## Task item
The answer must be a single number: how many lines of the records below contain "AGND".

##############################

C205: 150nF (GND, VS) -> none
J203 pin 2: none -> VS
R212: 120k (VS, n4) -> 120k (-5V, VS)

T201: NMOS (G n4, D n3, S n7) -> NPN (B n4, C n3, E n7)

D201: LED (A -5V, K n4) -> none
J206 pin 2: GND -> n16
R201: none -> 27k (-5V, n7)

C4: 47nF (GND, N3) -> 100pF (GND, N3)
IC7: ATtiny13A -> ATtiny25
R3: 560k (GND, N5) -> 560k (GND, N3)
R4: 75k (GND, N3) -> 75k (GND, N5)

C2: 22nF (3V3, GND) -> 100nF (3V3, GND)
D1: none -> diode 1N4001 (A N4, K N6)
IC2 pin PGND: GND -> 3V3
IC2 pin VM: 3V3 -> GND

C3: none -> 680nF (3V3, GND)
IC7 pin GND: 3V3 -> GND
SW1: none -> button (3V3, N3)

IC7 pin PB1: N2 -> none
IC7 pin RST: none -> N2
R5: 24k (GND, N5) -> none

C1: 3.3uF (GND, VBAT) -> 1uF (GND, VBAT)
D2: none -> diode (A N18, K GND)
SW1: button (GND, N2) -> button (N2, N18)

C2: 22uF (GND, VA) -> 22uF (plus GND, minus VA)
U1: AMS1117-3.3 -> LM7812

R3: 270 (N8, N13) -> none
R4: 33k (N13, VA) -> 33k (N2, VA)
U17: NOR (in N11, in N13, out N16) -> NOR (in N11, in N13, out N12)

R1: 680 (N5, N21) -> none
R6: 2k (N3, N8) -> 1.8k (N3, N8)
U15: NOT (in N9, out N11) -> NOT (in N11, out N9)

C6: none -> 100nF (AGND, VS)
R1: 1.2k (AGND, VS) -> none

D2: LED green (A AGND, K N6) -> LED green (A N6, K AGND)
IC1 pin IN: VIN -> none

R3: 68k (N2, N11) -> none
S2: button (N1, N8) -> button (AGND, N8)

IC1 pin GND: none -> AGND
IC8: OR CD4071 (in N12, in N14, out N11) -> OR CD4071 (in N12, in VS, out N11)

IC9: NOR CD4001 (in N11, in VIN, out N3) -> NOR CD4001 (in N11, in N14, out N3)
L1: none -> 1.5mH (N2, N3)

##############################

## Solution
5